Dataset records
++++++++++
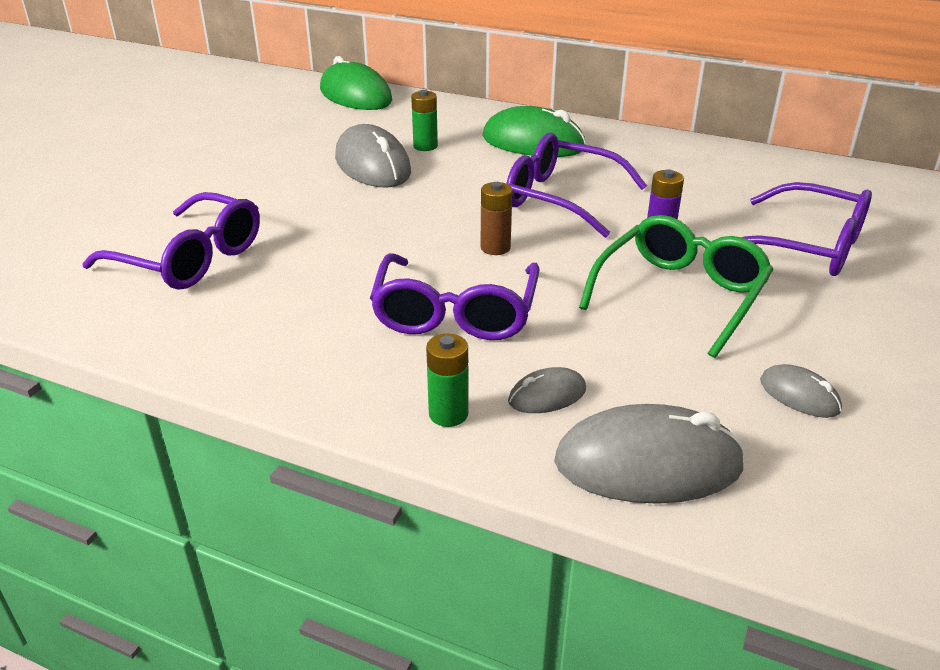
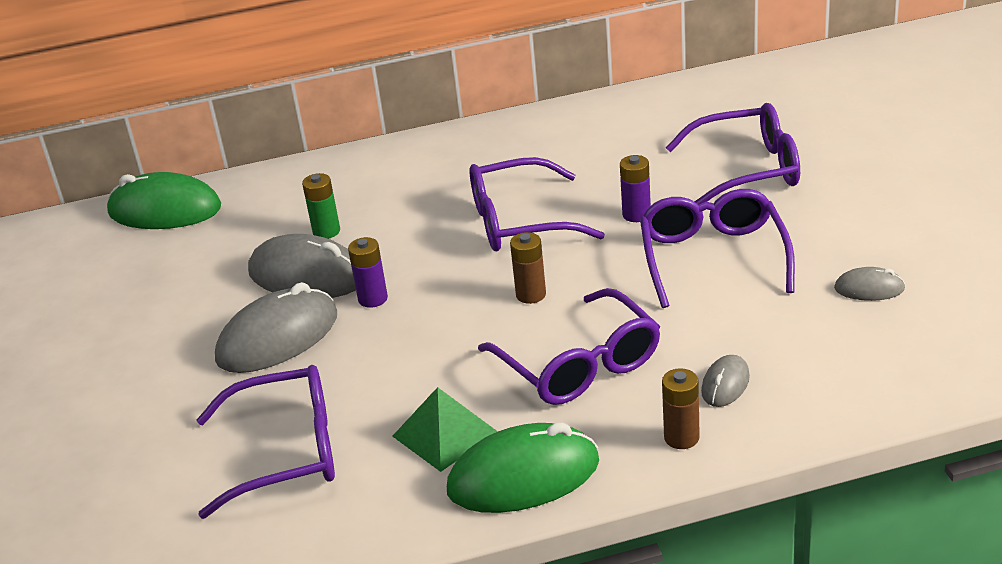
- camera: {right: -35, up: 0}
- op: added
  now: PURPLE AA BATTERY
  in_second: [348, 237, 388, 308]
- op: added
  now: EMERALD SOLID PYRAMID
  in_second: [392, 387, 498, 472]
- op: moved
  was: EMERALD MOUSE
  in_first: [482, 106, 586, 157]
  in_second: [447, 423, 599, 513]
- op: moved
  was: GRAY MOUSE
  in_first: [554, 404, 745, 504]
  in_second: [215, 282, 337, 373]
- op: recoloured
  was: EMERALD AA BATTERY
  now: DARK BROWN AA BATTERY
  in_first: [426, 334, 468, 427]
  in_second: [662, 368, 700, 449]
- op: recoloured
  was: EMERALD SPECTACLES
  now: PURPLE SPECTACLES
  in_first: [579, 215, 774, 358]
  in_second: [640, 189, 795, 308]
++++++++++
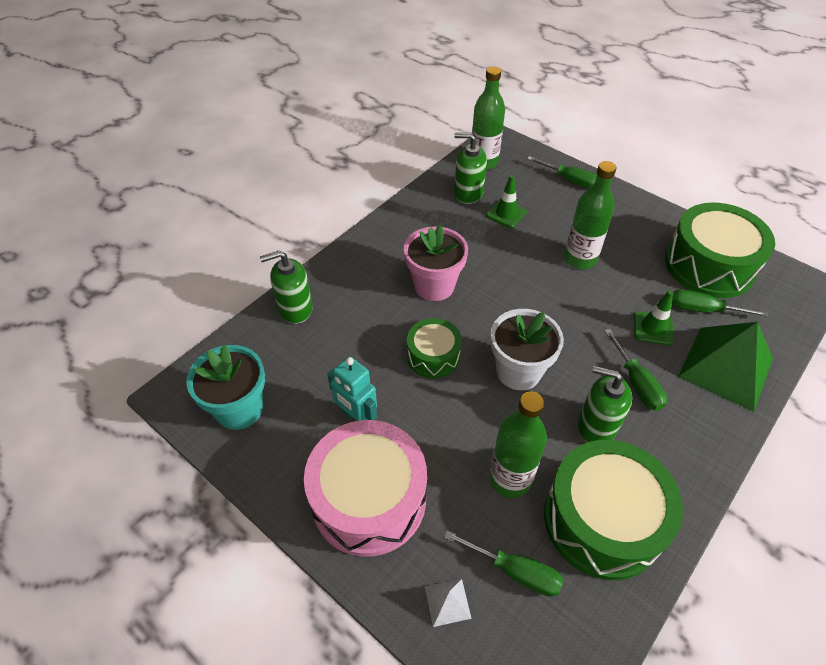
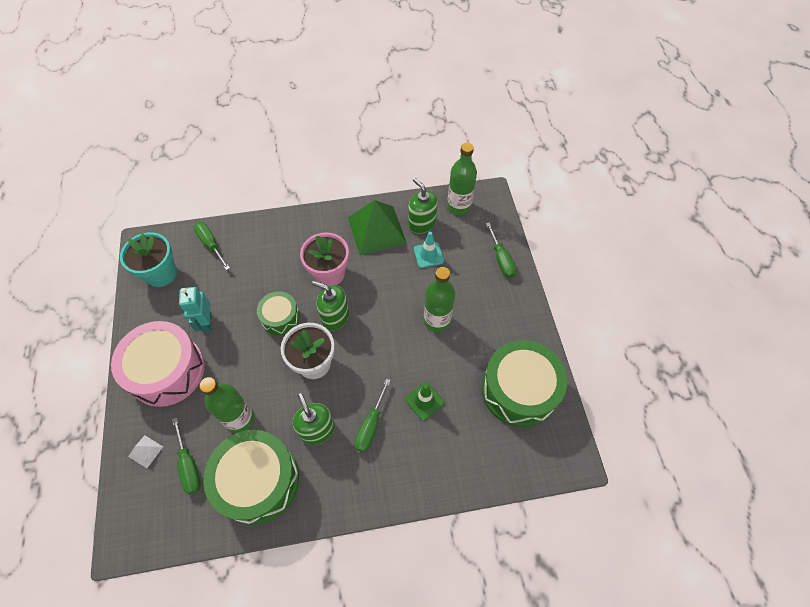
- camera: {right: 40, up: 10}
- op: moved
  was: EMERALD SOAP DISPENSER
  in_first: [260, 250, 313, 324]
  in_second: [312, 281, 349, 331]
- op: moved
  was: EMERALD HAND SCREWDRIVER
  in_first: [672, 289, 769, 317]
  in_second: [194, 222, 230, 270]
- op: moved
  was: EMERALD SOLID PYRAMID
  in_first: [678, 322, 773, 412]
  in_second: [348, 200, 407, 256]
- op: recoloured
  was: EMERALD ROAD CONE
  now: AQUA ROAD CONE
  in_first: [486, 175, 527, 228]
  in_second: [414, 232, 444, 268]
++++++++++
**TO DO:** Every line above from the line with "now: EMERALD SOLID PYRAMID" to the line with "in_second: [640, 189, 795, 308]", inclusive, must be returned exactly; no other line belongs in the reply.

**FINAL ANSWER:**
  now: EMERALD SOLID PYRAMID
  in_second: [392, 387, 498, 472]
- op: moved
  was: EMERALD MOUSE
  in_first: [482, 106, 586, 157]
  in_second: [447, 423, 599, 513]
- op: moved
  was: GRAY MOUSE
  in_first: [554, 404, 745, 504]
  in_second: [215, 282, 337, 373]
- op: recoloured
  was: EMERALD AA BATTERY
  now: DARK BROWN AA BATTERY
  in_first: [426, 334, 468, 427]
  in_second: [662, 368, 700, 449]
- op: recoloured
  was: EMERALD SPECTACLES
  now: PURPLE SPECTACLES
  in_first: [579, 215, 774, 358]
  in_second: [640, 189, 795, 308]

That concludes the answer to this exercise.